**WHAT YOU SHOULD DO**
Set out as a numbered list, with blank lines omitted, the lines in the records below from the line containing "Question: Which of" through the line containing "Answer: (A)", both of those lines included.
--- Start of INFORMATION SHOWN ---
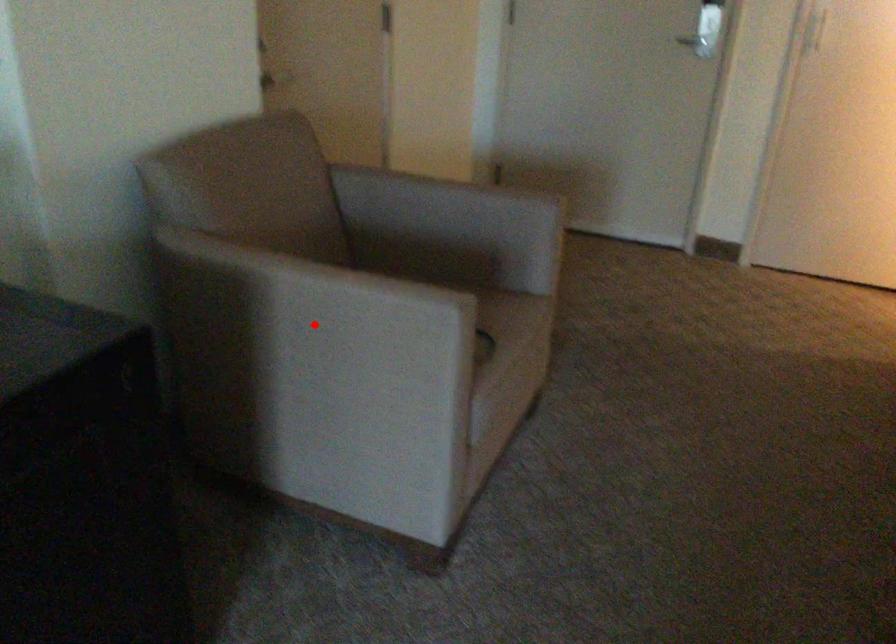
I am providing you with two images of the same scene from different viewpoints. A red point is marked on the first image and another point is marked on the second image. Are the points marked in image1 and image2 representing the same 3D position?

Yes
--- End of INFORMATION SHOWN ---
--- Start of INFORMATION SHOWN ---
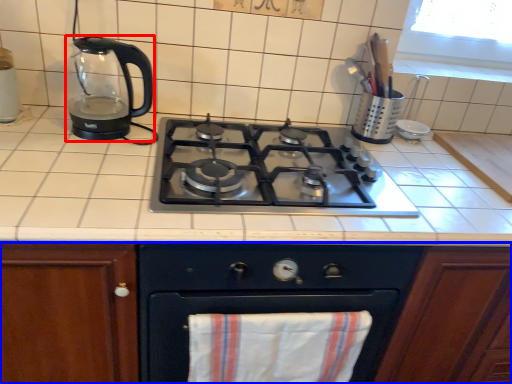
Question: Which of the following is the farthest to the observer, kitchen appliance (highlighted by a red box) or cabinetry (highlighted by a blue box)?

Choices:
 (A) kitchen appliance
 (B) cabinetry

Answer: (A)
--- End of INFORMATION SHOWN ---
**REPLY**
1. Question: Which of the following is the farthest to the observer, kitchen appliance (highlighted by a red box) or cabinetry (highlighted by a blue box)?
2. Choices:
3.  (A) kitchen appliance
4.  (B) cabinetry
5. Answer: (A)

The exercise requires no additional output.